### WHAT THE TASK ASKS
Copy the entries from the line containing "You are standing in the showroom and want to move" through the end, swapping "matte black bookshelf" for "walnut bookshelf" and keeping everything else as it is.

### DATA FOR REVIEW
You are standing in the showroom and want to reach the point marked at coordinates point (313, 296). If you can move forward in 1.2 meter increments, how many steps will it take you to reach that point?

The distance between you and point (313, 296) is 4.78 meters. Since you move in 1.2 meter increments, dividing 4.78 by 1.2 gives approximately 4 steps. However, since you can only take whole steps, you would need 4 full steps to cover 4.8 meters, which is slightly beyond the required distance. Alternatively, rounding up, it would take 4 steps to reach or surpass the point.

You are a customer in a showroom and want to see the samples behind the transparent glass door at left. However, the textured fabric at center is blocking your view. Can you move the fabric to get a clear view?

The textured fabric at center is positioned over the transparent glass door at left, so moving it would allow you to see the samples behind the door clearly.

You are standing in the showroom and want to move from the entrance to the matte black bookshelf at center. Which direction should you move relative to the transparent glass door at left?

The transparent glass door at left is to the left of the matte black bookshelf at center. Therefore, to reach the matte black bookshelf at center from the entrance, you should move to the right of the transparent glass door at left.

### EXERCISE OUTPUT
You are standing in the showroom and want to move from the entrance to the walnut bookshelf at center. Which direction should you move relative to the transparent glass door at left?

The transparent glass door at left is to the left of the walnut bookshelf at center. Therefore, to reach the walnut bookshelf at center from the entrance, you should move to the right of the transparent glass door at left.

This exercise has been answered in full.